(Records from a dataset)

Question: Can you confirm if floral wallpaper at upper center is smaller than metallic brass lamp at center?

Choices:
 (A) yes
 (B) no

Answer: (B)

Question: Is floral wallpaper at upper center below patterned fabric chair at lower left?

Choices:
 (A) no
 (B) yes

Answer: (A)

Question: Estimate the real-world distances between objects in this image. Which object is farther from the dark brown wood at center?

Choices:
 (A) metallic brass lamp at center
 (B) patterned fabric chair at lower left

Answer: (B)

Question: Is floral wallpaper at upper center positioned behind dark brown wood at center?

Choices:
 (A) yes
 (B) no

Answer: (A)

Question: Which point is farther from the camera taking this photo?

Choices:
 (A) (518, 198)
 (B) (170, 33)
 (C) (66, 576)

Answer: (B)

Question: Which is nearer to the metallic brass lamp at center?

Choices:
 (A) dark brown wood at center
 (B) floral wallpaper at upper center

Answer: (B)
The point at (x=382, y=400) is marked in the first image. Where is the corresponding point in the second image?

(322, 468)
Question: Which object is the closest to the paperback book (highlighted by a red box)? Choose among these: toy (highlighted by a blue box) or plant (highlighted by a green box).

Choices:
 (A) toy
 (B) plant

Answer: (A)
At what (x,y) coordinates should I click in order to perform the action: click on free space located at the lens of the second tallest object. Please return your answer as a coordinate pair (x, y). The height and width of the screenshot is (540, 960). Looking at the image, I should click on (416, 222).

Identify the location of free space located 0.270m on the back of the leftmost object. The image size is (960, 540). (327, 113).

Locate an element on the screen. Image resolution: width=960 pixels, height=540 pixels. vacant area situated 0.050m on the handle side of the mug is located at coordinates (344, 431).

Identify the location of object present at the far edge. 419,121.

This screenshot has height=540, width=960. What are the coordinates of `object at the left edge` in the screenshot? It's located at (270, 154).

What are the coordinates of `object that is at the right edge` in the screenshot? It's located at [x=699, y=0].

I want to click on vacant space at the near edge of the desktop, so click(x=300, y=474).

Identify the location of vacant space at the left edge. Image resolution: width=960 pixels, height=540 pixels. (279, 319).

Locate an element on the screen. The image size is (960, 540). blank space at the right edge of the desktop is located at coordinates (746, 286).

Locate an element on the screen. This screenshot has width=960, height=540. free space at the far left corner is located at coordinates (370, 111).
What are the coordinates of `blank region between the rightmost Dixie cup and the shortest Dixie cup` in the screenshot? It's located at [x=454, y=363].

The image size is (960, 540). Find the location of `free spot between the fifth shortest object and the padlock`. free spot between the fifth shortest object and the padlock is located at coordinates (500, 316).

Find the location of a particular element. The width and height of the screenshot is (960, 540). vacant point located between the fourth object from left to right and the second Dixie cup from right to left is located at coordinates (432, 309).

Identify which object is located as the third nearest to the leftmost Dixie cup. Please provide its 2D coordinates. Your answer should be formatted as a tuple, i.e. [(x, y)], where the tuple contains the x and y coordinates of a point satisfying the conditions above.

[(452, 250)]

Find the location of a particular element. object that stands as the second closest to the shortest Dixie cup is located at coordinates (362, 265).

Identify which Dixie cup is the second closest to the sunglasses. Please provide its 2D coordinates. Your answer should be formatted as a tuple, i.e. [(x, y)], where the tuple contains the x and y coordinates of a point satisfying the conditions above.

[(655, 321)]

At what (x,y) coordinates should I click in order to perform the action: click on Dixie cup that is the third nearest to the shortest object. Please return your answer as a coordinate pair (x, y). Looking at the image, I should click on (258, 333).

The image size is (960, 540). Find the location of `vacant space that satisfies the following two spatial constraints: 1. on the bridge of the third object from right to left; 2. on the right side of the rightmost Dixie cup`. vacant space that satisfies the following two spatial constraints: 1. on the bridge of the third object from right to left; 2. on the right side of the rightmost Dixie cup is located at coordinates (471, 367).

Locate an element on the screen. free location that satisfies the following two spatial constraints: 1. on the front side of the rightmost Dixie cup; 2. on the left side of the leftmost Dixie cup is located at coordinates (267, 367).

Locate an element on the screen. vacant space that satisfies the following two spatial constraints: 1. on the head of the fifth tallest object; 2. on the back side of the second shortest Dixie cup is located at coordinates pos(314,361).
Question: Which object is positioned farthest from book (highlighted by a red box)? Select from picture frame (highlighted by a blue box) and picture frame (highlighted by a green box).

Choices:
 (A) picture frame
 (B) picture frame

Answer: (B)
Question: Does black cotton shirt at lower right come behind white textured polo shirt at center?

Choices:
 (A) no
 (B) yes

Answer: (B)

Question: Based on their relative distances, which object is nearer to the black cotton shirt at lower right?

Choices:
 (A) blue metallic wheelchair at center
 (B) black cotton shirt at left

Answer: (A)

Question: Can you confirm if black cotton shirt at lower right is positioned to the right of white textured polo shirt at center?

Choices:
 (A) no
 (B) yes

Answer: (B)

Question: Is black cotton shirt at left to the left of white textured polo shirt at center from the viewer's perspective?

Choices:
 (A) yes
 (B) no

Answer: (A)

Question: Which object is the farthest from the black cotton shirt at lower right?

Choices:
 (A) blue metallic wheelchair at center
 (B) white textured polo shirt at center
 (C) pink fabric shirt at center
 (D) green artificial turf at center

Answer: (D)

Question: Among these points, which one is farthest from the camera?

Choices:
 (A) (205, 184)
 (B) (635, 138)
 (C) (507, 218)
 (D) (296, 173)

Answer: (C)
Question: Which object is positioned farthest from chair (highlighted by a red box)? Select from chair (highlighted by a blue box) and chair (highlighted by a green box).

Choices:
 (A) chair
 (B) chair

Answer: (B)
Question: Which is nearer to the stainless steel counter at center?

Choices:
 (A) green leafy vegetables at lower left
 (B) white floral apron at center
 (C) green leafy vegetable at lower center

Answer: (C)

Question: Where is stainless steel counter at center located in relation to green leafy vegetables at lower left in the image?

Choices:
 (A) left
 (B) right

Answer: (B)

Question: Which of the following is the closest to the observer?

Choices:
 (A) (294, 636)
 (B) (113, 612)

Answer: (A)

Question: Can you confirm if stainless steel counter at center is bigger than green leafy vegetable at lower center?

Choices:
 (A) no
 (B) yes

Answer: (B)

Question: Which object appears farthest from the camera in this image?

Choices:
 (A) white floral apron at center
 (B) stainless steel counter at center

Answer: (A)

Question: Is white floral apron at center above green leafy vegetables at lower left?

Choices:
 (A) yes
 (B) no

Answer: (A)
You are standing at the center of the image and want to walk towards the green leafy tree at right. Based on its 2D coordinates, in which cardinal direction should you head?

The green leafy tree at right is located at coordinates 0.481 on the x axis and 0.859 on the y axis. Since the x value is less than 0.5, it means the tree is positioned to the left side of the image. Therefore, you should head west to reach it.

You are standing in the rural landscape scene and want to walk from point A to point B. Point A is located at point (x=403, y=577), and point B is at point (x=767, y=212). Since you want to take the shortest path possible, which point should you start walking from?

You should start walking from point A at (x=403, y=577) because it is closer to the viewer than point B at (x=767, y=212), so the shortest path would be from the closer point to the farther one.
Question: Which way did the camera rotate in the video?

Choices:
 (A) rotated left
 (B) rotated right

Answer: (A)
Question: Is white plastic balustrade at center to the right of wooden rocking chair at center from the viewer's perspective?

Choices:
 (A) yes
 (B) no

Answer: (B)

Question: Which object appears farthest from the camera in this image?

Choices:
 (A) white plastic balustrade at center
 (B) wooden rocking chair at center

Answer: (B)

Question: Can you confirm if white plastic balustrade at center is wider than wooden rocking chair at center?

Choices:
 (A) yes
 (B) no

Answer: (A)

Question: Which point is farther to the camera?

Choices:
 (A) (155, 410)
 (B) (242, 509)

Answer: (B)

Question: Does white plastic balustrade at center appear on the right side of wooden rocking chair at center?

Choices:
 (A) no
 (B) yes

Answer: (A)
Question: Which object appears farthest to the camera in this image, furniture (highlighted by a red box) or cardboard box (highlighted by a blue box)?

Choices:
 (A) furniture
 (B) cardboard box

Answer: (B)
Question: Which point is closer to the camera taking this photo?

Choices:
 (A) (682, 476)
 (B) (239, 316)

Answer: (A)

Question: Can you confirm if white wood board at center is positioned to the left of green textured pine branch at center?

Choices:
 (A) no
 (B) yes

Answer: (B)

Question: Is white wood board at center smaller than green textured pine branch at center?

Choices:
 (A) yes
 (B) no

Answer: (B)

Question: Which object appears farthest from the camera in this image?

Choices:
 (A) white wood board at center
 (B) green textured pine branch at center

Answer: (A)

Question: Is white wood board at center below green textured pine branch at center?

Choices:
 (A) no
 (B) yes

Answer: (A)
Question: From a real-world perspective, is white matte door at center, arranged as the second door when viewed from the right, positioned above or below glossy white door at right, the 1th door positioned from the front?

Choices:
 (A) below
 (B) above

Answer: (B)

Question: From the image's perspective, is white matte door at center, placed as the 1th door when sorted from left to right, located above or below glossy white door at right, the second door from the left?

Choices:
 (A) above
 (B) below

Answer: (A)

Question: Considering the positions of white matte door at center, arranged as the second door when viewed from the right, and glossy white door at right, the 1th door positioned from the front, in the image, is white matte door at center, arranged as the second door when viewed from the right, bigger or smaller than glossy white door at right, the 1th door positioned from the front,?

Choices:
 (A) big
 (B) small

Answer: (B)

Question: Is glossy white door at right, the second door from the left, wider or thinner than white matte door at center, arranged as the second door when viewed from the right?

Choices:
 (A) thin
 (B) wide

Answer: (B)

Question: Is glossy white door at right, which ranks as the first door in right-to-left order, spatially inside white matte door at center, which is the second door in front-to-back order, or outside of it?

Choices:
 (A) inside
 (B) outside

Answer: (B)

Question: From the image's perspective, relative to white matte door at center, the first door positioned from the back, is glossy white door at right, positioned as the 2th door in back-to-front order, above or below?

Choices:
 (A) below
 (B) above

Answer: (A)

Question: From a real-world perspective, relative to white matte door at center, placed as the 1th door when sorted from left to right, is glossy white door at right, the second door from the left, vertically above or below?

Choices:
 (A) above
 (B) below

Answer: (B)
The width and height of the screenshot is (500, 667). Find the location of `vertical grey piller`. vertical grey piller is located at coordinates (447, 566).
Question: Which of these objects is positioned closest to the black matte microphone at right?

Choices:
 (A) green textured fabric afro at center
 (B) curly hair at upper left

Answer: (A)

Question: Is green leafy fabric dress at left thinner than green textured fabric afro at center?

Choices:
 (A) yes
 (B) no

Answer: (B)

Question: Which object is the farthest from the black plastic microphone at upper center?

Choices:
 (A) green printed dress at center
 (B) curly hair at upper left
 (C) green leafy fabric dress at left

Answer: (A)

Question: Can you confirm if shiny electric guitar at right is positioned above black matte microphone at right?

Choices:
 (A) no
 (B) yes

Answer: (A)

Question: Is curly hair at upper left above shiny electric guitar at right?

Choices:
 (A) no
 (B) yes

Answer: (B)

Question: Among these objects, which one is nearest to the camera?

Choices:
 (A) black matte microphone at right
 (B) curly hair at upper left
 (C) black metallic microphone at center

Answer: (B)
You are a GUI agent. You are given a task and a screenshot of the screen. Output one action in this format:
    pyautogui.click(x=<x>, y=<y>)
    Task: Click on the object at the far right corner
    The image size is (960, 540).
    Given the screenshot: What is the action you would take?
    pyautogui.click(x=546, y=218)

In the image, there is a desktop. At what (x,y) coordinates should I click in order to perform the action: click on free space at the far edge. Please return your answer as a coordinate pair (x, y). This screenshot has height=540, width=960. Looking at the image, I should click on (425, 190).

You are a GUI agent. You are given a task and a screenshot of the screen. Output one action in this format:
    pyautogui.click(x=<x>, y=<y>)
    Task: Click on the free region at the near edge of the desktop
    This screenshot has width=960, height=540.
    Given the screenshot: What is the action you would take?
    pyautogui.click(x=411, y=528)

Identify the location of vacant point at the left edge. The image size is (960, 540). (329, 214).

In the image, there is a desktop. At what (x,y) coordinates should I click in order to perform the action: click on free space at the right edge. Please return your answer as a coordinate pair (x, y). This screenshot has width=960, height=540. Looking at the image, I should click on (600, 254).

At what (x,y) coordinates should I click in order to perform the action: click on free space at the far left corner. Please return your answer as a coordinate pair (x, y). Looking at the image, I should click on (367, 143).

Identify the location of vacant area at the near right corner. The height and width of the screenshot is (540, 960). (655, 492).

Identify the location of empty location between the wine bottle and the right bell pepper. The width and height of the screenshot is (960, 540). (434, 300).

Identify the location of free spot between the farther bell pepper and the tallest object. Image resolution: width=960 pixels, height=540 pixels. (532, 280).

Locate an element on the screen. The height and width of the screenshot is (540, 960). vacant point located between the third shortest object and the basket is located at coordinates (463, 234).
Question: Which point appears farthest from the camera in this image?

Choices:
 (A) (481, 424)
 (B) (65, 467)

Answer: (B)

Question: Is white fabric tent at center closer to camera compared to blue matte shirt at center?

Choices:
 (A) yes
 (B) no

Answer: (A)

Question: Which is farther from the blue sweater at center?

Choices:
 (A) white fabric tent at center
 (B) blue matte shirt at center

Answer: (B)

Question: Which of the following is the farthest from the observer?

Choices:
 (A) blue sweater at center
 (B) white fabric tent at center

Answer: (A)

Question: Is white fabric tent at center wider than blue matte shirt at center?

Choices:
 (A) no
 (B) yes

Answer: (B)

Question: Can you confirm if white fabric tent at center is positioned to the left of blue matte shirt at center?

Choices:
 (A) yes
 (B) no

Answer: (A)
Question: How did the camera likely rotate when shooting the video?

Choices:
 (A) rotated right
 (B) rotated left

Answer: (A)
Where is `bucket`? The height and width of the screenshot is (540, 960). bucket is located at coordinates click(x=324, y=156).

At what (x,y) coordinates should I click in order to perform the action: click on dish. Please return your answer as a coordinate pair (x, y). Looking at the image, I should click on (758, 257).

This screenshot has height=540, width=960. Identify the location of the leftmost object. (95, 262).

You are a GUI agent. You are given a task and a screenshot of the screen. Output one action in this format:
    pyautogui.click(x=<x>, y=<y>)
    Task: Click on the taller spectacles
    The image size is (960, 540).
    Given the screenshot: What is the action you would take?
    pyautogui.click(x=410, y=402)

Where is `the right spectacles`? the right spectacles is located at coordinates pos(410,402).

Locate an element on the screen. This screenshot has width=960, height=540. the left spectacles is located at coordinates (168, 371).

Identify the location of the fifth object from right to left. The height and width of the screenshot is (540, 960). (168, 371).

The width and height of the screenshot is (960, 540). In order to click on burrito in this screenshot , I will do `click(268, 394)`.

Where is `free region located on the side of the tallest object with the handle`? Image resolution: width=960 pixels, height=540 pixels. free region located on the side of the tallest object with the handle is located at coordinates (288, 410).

## Work instructions
Duplicate the part of the listing above that opens with the line containing "Question: Can you confirm if stainless" and closes with the line containing "You are standing in", both of those lines included.

## Task result
Question: Can you confirm if stainless steel counter at center is bigger than green leafy vegetable at lower center?

Choices:
 (A) no
 (B) yes

Answer: (B)

Question: Which object appears farthest from the camera in this image?

Choices:
 (A) white floral apron at center
 (B) stainless steel counter at center

Answer: (A)

Question: Is white floral apron at center above green leafy vegetables at lower left?

Choices:
 (A) yes
 (B) no

Answer: (A)
You are standing at the center of the image and want to walk towards the green leafy tree at right. Based on its 2D coordinates, in which cardinal direction should you head?

The green leafy tree at right is located at coordinates 0.481 on the x axis and 0.859 on the y axis. Since the x value is less than 0.5, it means the tree is positioned to the left side of the image. Therefore, you should head west to reach it.

You are standing in the rural landscape scene and want to walk from point A to point B. Point A is located at point (x=403, y=577), and point B is at point (x=767, y=212). Since you want to take the shortest path possible, which point should you start walking from?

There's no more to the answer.